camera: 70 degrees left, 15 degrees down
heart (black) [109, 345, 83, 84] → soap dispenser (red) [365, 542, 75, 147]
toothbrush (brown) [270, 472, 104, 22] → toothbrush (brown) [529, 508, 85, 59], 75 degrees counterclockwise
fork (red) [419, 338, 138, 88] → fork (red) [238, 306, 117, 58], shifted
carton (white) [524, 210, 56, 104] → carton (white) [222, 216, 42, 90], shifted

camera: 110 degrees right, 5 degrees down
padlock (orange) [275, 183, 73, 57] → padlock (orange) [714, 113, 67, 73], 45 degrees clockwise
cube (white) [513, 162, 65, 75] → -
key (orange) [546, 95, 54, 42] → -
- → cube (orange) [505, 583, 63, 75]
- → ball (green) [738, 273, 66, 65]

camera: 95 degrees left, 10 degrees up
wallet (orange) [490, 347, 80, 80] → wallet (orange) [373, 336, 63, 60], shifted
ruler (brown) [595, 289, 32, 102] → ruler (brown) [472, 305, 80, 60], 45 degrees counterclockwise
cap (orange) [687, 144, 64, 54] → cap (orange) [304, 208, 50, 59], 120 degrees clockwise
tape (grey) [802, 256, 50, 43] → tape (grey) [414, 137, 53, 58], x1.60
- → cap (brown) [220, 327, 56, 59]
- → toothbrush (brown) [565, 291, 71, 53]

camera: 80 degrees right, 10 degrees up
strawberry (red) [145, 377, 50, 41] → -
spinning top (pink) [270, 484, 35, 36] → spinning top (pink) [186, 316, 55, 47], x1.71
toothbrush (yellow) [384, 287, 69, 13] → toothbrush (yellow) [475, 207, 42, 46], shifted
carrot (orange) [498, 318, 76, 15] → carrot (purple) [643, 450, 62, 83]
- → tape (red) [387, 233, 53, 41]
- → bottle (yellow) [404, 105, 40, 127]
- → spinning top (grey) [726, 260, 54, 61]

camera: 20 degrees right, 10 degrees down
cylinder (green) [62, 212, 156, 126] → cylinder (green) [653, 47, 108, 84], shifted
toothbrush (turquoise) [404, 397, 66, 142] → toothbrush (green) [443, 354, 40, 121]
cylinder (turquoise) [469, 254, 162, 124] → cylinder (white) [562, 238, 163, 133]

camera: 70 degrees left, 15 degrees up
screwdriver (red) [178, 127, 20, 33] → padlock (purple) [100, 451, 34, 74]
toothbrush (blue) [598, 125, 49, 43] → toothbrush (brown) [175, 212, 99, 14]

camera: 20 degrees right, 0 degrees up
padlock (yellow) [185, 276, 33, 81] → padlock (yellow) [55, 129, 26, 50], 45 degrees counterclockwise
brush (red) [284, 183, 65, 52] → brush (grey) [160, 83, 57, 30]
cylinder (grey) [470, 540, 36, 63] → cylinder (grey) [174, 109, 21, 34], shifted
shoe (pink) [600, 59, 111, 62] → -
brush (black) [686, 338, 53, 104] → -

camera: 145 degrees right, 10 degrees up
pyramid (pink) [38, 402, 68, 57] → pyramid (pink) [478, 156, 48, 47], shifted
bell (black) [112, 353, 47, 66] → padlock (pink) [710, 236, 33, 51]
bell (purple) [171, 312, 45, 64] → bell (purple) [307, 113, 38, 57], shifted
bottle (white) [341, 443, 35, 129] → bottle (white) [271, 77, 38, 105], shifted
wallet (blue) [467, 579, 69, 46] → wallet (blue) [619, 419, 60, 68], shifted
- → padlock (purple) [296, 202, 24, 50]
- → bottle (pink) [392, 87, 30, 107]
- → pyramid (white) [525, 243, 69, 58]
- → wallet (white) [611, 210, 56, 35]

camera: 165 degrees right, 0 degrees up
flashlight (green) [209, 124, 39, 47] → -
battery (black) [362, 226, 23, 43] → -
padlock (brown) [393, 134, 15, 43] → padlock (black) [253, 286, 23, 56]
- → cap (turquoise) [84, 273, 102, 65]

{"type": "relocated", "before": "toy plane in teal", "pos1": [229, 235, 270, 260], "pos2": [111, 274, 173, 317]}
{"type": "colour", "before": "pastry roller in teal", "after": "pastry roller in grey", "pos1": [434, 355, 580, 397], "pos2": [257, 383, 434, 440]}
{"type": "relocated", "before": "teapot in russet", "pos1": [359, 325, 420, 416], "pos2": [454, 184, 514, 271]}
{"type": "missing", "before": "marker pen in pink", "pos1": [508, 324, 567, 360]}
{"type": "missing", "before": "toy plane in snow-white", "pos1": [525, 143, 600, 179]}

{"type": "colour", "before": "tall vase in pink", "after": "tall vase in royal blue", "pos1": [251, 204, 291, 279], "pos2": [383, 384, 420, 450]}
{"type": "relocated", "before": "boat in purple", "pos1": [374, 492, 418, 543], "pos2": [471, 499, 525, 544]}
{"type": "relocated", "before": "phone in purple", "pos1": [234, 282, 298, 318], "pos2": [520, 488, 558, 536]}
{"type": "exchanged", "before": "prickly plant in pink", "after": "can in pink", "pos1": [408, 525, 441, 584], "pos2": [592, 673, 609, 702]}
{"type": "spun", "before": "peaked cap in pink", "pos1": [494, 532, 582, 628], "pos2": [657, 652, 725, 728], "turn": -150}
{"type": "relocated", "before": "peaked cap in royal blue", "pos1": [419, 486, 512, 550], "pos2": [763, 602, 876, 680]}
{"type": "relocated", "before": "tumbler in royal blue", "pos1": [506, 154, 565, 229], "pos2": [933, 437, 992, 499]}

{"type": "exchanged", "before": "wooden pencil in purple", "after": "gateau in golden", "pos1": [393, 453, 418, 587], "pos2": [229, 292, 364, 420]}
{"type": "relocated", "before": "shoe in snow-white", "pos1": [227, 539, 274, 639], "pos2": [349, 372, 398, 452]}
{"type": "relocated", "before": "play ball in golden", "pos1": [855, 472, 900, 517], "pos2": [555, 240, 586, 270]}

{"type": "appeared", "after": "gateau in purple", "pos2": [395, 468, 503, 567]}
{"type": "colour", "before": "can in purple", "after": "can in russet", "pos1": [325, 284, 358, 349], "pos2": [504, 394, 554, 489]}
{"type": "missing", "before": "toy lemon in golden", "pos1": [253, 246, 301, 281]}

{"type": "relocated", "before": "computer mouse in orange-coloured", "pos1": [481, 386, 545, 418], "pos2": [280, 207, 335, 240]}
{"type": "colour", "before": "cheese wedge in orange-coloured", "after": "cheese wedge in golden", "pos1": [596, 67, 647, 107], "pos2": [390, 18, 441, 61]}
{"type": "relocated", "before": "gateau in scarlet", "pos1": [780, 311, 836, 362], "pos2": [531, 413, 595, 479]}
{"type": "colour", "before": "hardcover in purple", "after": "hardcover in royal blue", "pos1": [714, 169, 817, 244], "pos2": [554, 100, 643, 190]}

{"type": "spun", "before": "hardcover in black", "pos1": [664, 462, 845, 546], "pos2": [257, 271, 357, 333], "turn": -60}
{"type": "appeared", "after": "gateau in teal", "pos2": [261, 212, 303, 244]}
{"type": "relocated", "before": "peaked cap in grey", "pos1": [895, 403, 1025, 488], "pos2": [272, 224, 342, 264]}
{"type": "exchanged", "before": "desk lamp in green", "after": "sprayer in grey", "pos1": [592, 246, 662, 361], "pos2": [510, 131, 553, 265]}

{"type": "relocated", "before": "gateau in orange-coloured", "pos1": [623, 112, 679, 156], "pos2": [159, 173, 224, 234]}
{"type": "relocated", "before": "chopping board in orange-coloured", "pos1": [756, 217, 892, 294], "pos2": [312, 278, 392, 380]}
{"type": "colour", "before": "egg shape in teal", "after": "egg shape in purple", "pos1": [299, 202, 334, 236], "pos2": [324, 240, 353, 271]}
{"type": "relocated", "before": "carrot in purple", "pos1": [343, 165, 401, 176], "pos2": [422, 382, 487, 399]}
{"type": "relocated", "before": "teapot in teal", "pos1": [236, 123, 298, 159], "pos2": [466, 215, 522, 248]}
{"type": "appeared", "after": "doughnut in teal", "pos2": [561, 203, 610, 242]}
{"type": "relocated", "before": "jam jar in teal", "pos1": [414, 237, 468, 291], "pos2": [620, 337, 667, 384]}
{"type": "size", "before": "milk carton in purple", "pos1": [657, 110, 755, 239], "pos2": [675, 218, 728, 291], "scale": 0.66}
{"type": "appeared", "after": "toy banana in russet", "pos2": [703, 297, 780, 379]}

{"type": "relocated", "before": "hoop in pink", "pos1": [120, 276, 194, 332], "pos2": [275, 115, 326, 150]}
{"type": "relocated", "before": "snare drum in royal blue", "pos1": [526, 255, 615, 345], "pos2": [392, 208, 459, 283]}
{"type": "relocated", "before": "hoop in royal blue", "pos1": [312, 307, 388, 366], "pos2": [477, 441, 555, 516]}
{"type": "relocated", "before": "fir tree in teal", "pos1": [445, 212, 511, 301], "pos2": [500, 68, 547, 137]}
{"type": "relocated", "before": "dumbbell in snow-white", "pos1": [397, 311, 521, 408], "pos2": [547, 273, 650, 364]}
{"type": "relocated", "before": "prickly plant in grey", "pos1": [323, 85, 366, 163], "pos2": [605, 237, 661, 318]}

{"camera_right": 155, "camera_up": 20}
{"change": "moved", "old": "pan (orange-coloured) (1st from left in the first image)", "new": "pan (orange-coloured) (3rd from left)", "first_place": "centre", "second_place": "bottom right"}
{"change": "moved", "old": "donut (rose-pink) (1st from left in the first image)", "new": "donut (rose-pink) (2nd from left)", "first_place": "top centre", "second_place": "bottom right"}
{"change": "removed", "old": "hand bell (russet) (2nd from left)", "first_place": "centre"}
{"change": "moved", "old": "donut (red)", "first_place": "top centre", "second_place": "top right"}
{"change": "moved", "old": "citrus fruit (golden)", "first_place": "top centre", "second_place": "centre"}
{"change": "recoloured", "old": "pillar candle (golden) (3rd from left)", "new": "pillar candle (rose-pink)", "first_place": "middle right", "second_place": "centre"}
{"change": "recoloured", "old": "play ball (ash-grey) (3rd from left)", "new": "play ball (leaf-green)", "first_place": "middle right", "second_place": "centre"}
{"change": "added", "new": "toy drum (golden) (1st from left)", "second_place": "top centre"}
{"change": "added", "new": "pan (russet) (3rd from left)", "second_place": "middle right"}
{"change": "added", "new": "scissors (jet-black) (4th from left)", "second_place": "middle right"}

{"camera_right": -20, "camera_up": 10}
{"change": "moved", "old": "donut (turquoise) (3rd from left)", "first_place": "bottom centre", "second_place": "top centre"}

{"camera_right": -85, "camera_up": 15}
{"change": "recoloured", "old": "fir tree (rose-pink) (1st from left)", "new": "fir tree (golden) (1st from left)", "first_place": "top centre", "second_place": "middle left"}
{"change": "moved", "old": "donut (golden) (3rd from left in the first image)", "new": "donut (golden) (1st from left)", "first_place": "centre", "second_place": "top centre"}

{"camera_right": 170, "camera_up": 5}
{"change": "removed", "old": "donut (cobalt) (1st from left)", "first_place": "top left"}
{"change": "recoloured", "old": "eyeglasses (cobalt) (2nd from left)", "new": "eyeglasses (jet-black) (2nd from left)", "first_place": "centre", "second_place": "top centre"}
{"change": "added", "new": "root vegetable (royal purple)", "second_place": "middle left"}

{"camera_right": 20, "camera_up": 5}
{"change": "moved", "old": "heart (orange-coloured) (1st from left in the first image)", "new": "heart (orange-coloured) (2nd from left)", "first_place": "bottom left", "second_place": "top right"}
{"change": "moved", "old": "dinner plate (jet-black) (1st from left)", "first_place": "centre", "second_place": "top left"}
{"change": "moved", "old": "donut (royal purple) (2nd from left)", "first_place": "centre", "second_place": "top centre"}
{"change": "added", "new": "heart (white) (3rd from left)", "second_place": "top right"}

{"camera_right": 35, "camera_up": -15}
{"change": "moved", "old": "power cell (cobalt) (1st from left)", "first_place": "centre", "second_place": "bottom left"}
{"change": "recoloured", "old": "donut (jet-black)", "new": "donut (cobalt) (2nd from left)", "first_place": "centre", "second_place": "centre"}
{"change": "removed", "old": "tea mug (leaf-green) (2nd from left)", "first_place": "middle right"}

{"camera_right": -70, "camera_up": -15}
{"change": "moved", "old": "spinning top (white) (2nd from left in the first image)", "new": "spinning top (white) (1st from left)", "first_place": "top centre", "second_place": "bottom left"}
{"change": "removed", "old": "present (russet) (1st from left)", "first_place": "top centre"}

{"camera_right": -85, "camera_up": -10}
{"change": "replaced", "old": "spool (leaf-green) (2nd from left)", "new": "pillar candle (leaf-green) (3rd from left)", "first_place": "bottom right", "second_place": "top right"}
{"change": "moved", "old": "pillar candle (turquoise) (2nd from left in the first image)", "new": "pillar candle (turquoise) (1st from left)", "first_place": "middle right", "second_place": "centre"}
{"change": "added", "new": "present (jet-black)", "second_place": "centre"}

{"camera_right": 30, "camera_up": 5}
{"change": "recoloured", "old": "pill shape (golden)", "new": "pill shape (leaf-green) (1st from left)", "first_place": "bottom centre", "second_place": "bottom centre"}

### EXERCISE REQUIREMENTS
Above are the entries. Output exactly the lines beginning with the line that has "ball (ash-grey) (3rd" and ending with the line that has "(russet) (3rd from".

### TASK OUTPUT
{"change": "recoloured", "old": "play ball (ash-grey) (3rd from left)", "new": "play ball (leaf-green)", "first_place": "middle right", "second_place": "centre"}
{"change": "added", "new": "toy drum (golden) (1st from left)", "second_place": "top centre"}
{"change": "added", "new": "pan (russet) (3rd from left)", "second_place": "middle right"}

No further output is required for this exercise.